[Material provided Boundary: Start]

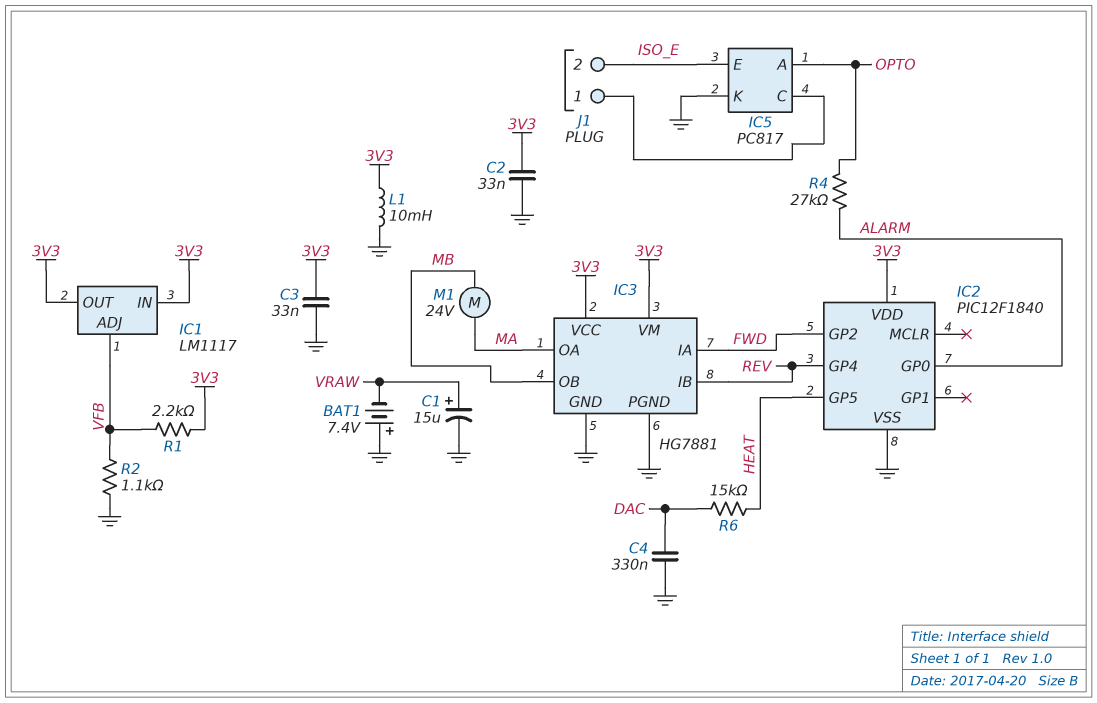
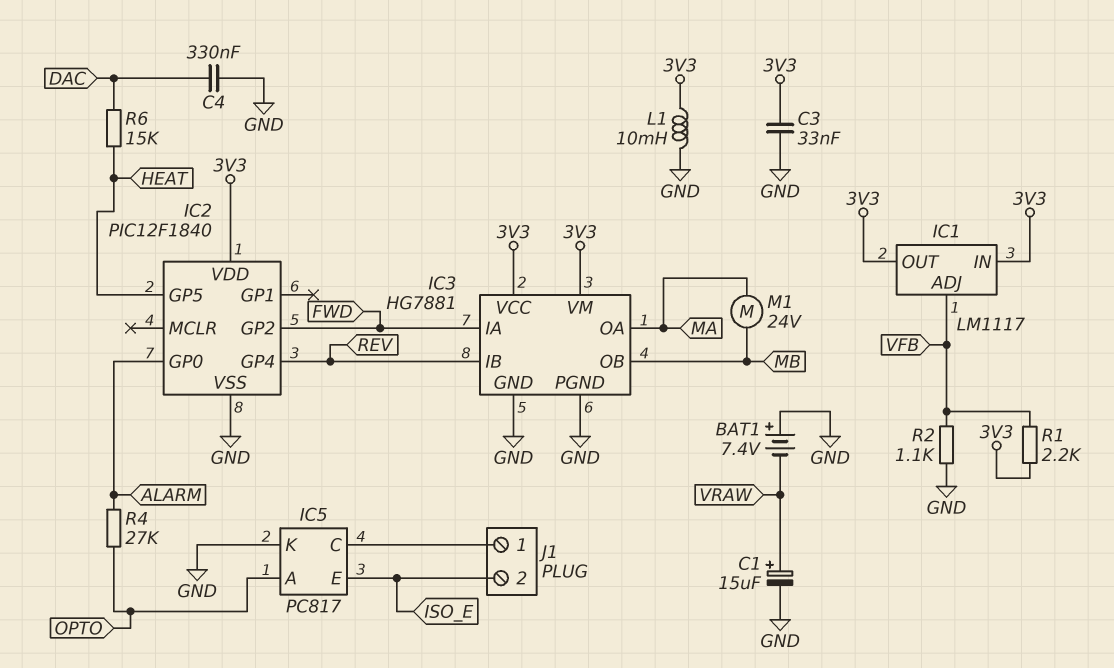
C2: 33nF (3V3, GND) -> none

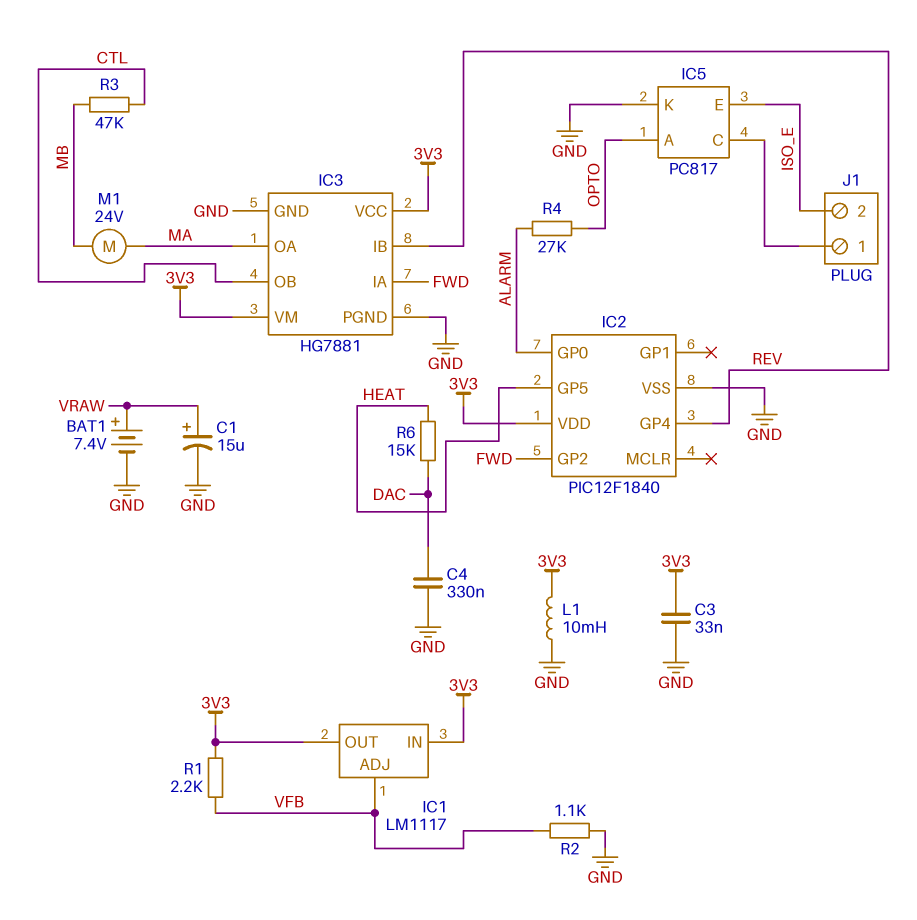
BAT1: 7.4V (plus GND, minus VRAW) -> 7.4V (plus VRAW, minus GND)
IC3 pin OB: MB -> CTL
R3: none -> 47k (CTL, MB)

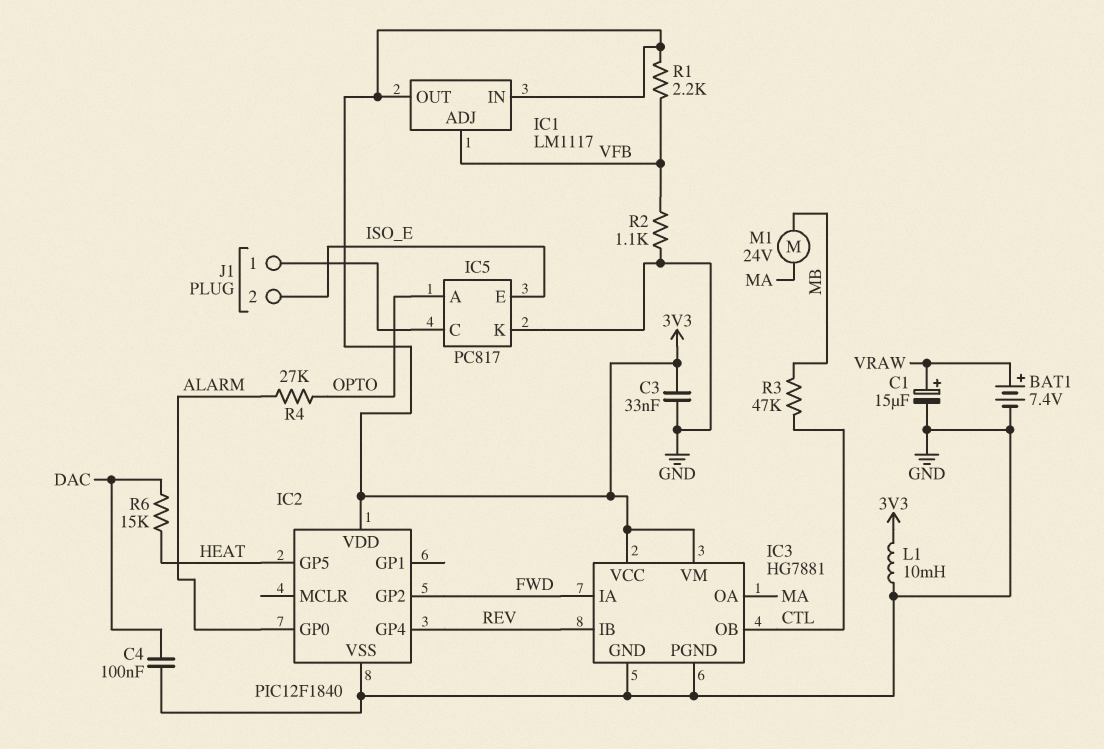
C4: 330nF (DAC, GND) -> 100nF (DAC, GND)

[Material provided Boundary: End]

▸ **Exercise**
Every line of the records above must reappear exactly, though the pictures must not.

▸ **Final answer**
C2: 33nF (3V3, GND) -> none

BAT1: 7.4V (plus GND, minus VRAW) -> 7.4V (plus VRAW, minus GND)
IC3 pin OB: MB -> CTL
R3: none -> 47k (CTL, MB)

C4: 330nF (DAC, GND) -> 100nF (DAC, GND)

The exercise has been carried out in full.